**Available records:**
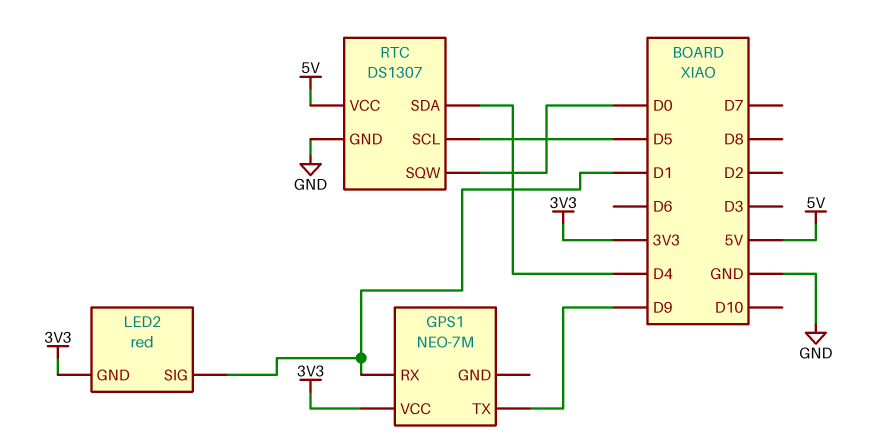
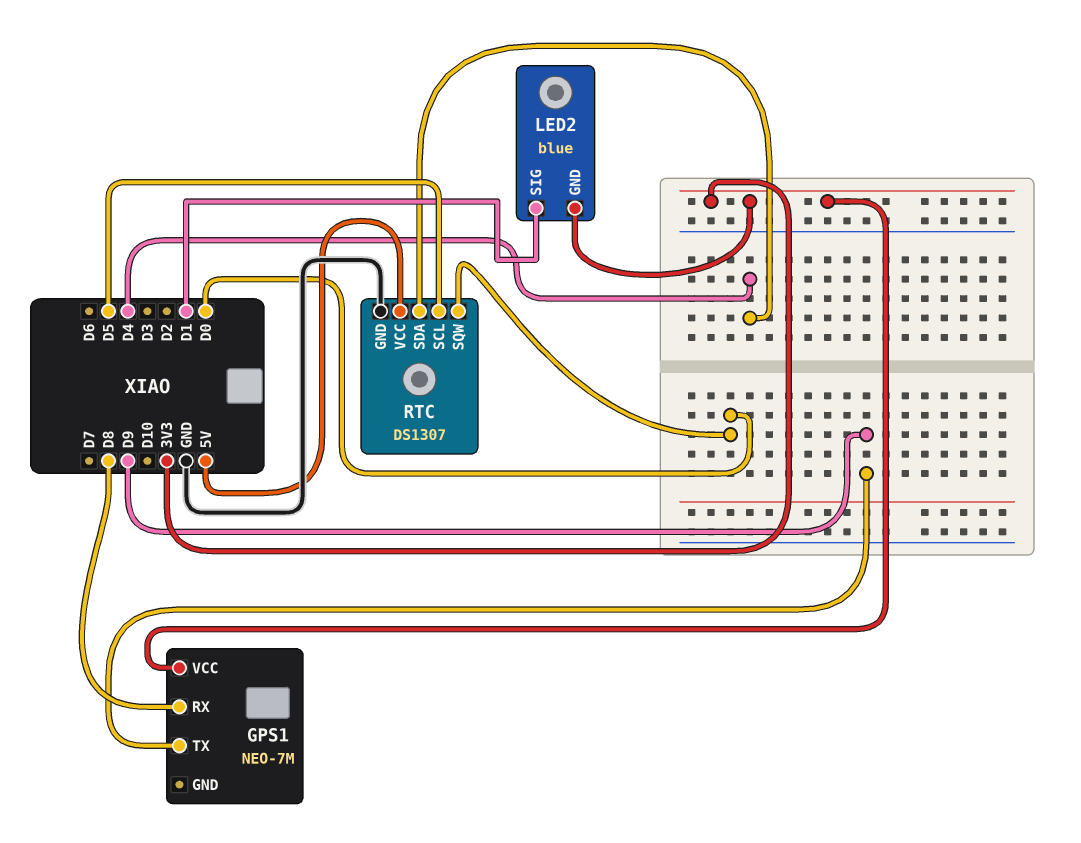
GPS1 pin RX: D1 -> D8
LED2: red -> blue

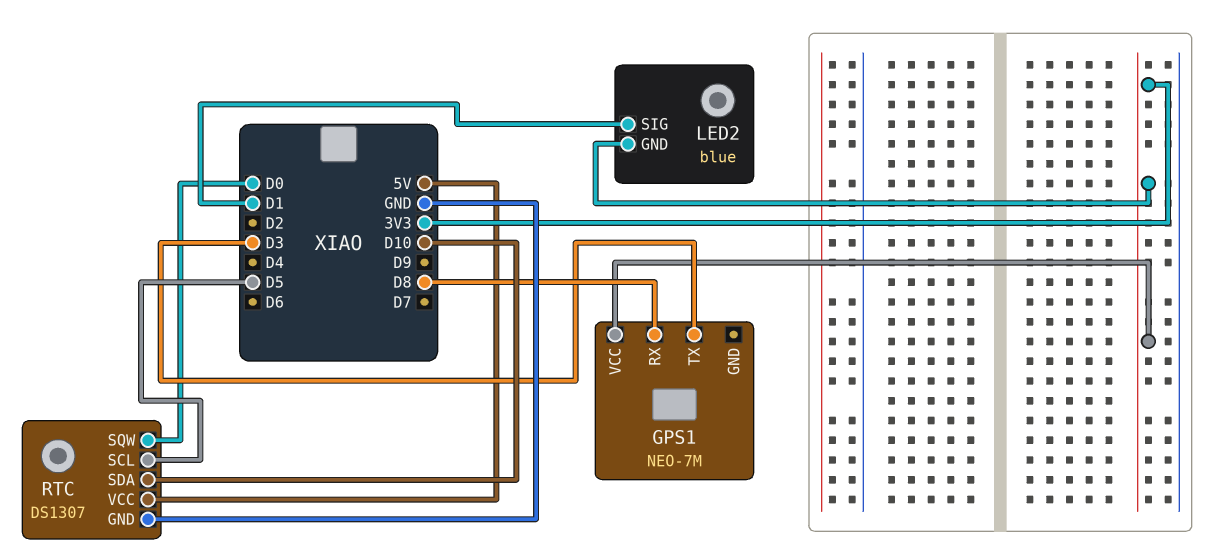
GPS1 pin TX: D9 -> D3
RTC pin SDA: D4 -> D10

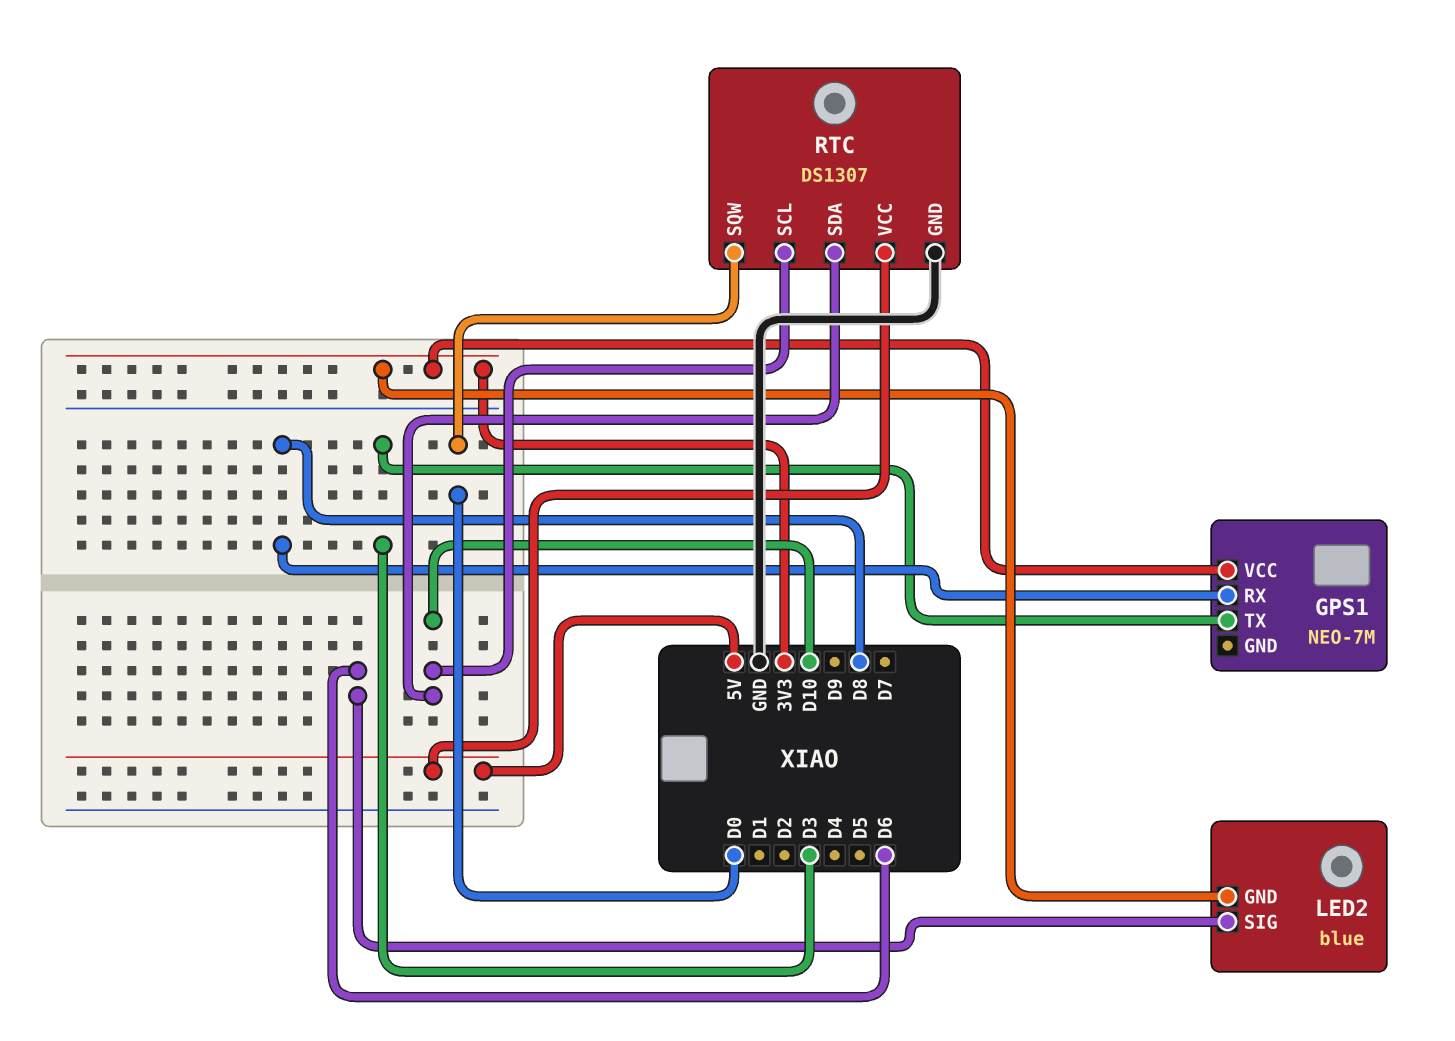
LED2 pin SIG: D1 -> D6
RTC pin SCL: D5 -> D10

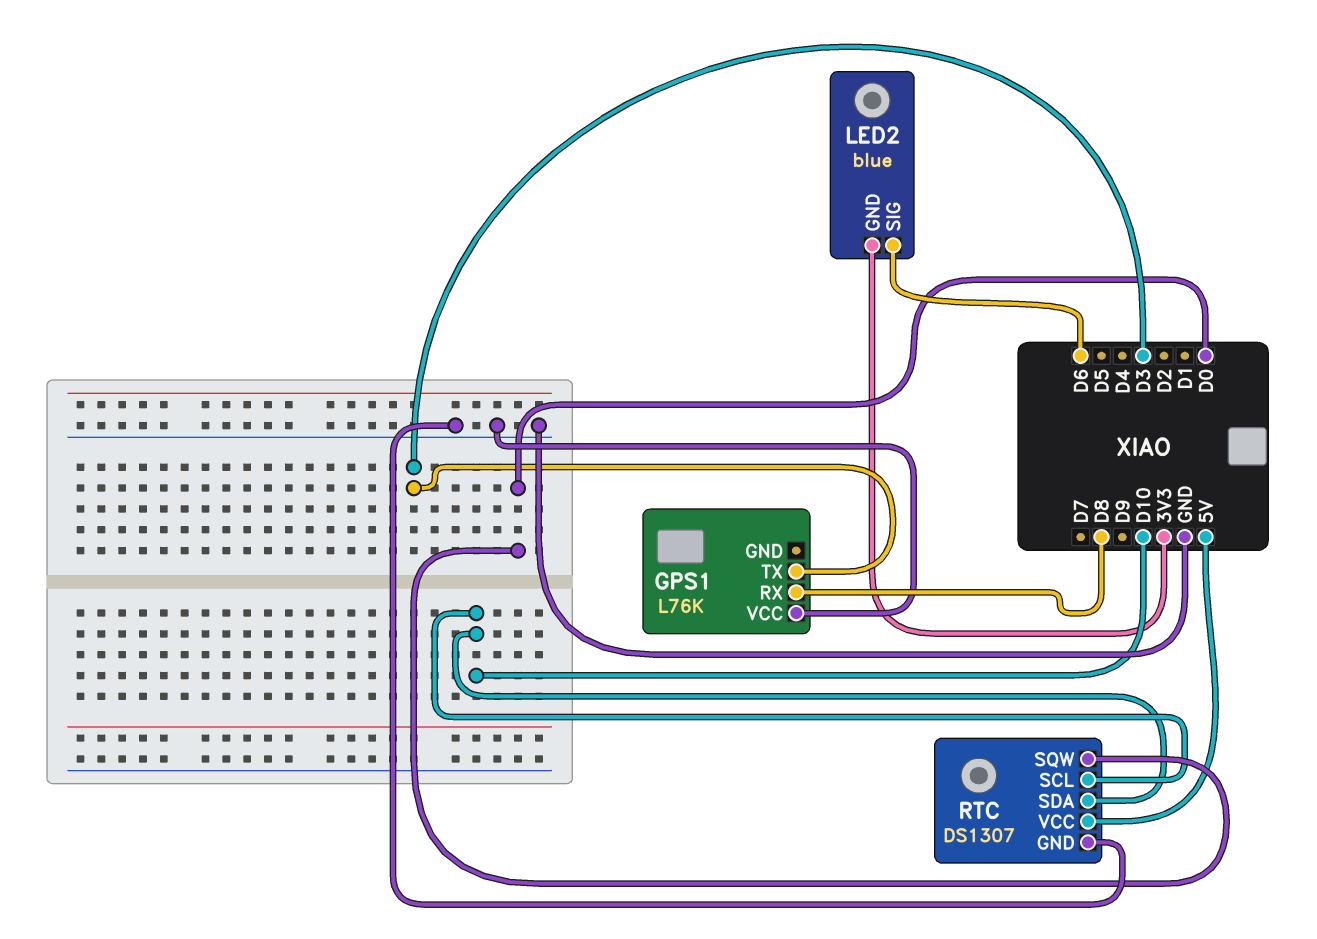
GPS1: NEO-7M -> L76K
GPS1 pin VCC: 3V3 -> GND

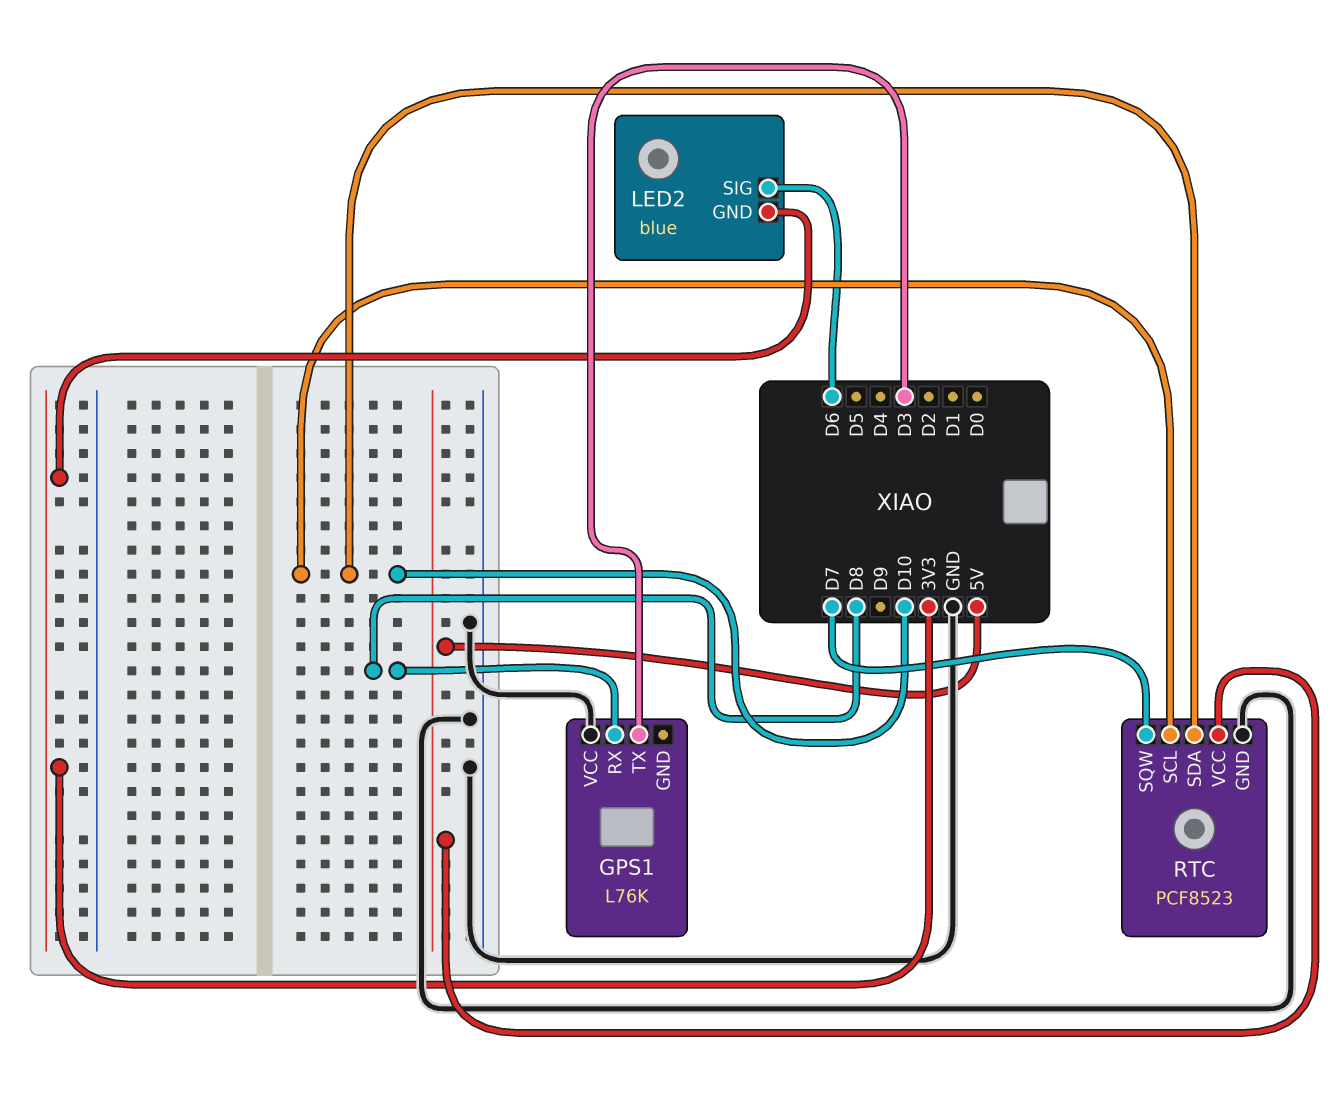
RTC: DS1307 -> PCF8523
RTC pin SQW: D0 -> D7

**Task brief:** Everything from the line with "GPS1: NEO-7M -> L76K" through the last line above must be repeated exactly, except the pictures.

**Result below:**
GPS1: NEO-7M -> L76K
GPS1 pin VCC: 3V3 -> GND

RTC: DS1307 -> PCF8523
RTC pin SQW: D0 -> D7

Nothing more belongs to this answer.